[Extracted data entries]
────────
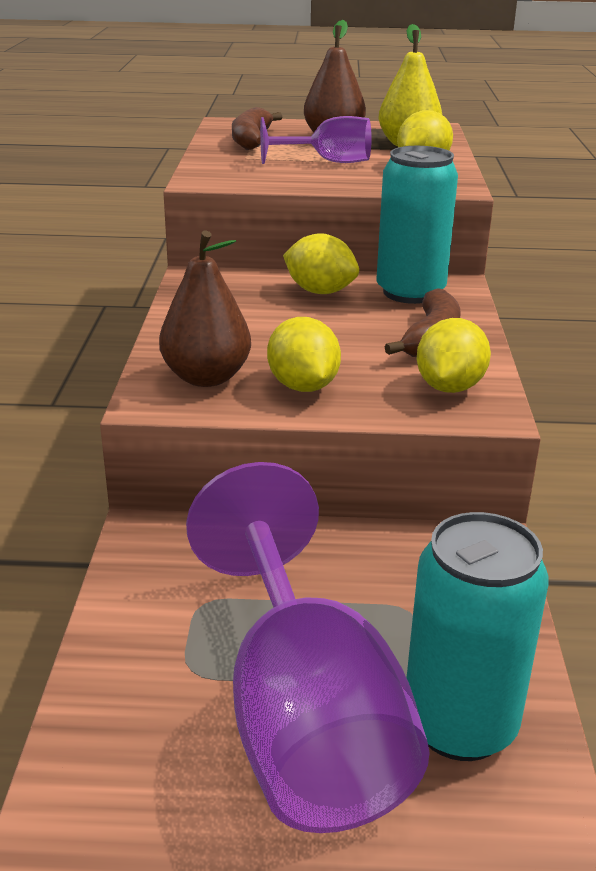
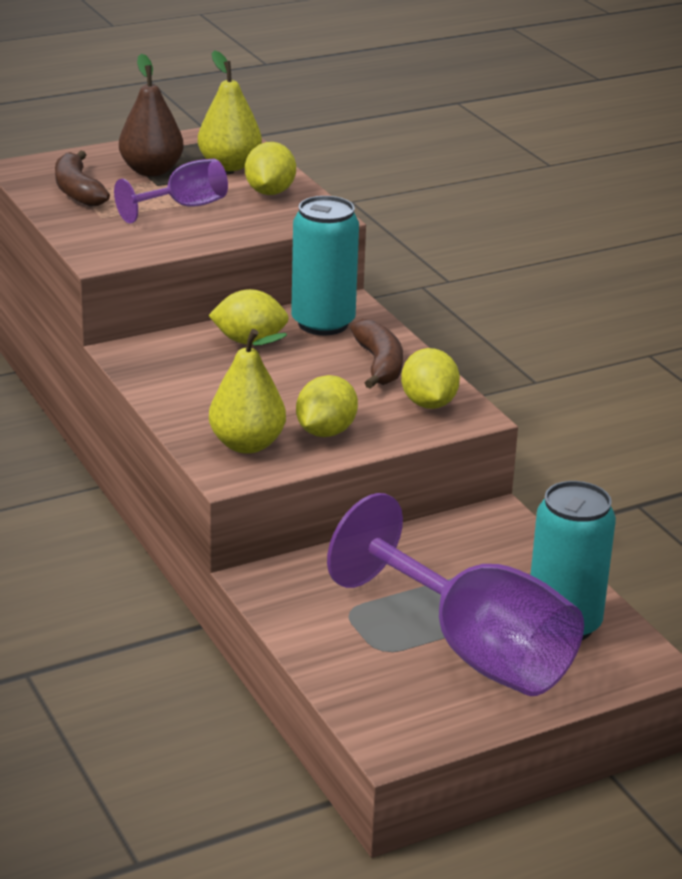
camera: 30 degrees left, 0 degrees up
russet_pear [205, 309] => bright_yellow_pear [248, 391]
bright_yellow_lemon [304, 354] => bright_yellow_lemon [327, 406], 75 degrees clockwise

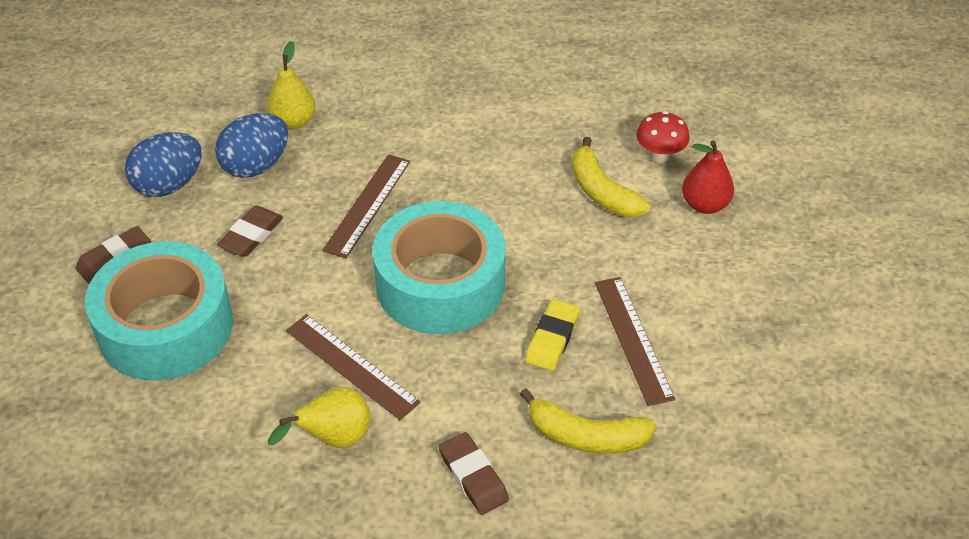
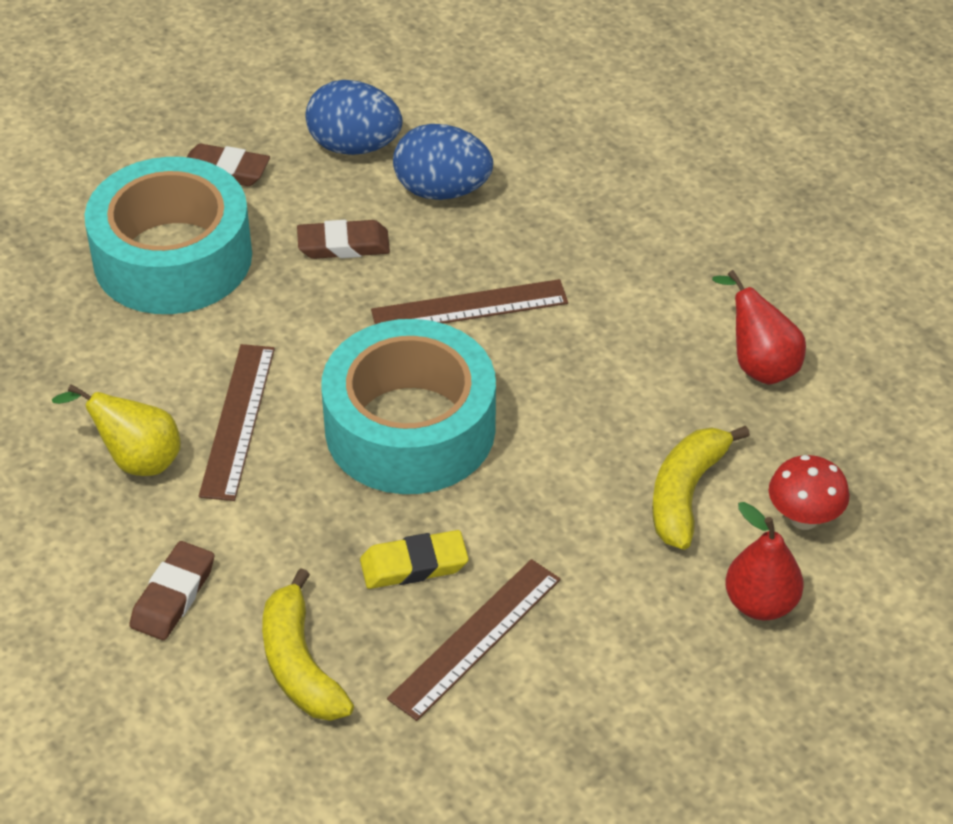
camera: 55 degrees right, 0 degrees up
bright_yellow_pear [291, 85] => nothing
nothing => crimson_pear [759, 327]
────────
[WHAT YOU SHOULD DO]: When you reproduce the data shown above, keep each line exact and omit every picture.

[SOLUTION]:
camera: 30 degrees left, 0 degrees up
russet_pear [205, 309] => bright_yellow_pear [248, 391]
bright_yellow_lemon [304, 354] => bright_yellow_lemon [327, 406], 75 degrees clockwise

camera: 55 degrees right, 0 degrees up
bright_yellow_pear [291, 85] => nothing
nothing => crimson_pear [759, 327]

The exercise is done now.